======== Input data

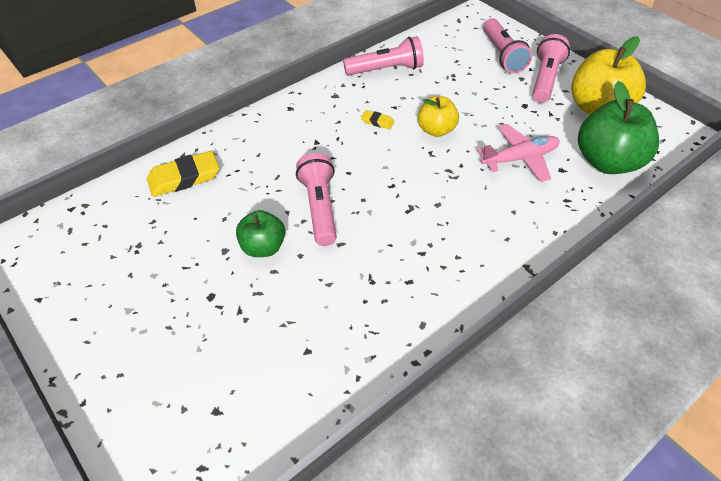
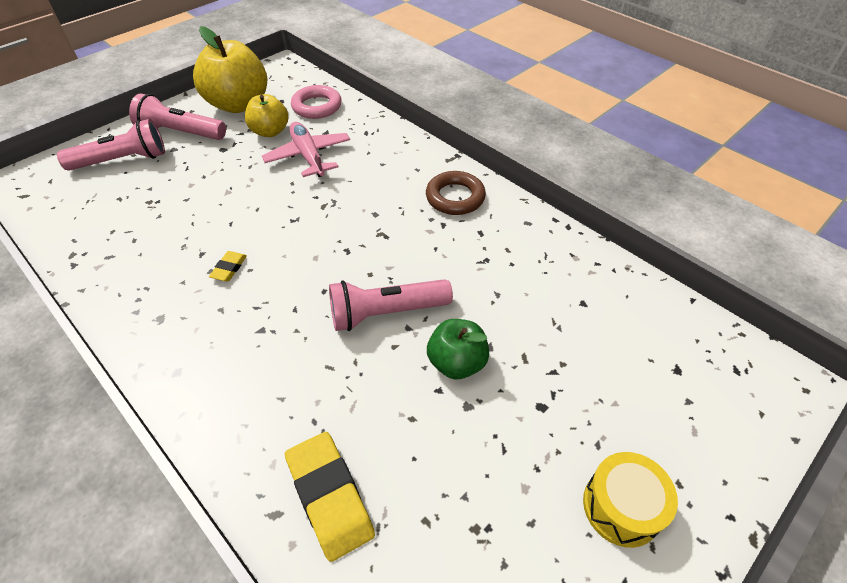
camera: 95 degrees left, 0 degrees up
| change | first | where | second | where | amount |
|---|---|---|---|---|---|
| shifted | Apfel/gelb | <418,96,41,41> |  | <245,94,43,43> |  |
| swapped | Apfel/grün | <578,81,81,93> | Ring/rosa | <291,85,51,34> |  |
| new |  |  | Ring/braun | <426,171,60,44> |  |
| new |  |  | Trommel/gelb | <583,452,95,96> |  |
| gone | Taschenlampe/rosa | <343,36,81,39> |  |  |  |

================
======== Input data

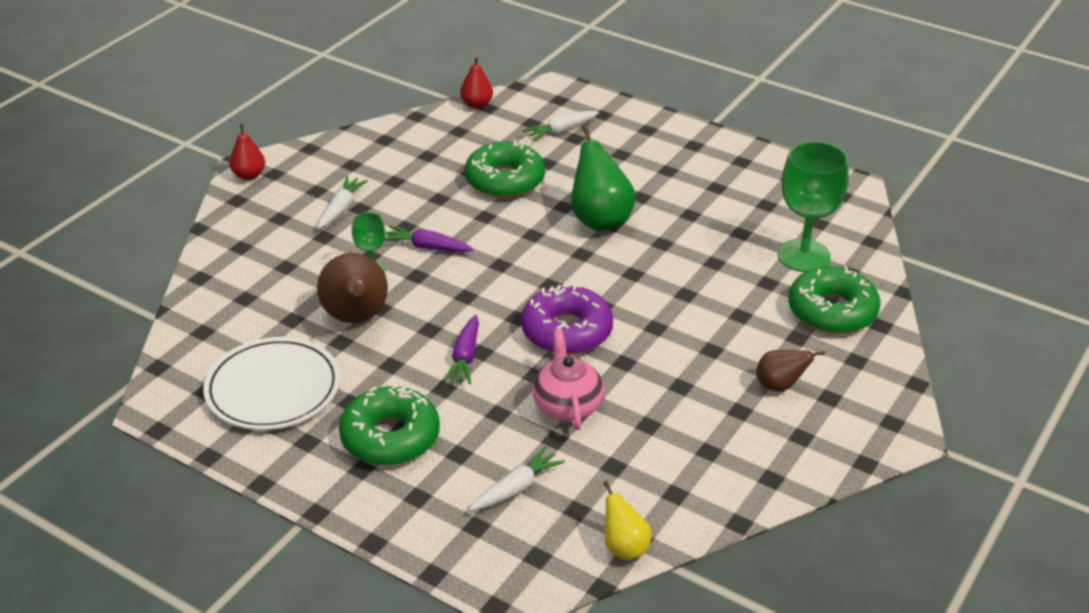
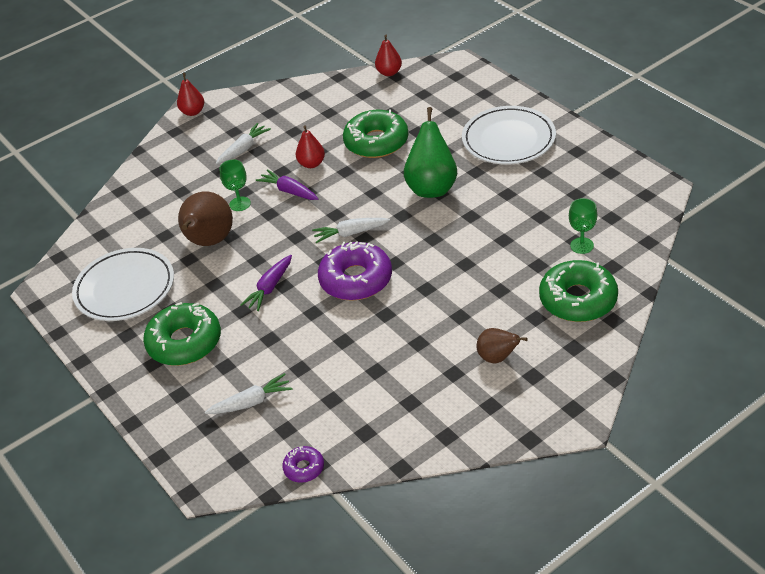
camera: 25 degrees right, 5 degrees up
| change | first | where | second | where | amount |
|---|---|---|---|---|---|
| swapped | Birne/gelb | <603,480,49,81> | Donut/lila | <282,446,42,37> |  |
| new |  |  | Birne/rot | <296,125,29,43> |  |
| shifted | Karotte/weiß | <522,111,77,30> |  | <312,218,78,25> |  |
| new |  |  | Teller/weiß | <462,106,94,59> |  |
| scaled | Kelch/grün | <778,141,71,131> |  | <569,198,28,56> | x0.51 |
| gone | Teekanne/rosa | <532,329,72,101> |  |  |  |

================

## Your objective
Return, word for word, the lines of the data above from the line with "camera: 25 degrees right, 5 degrees up" through the line with "Birne/rot | <296,125,29,43>", inclusive.

## Answer
camera: 25 degrees right, 5 degrees up
| change | first | where | second | where | amount |
|---|---|---|---|---|---|
| swapped | Birne/gelb | <603,480,49,81> | Donut/lila | <282,446,42,37> |  |
| new |  |  | Birne/rot | <296,125,29,43> |  |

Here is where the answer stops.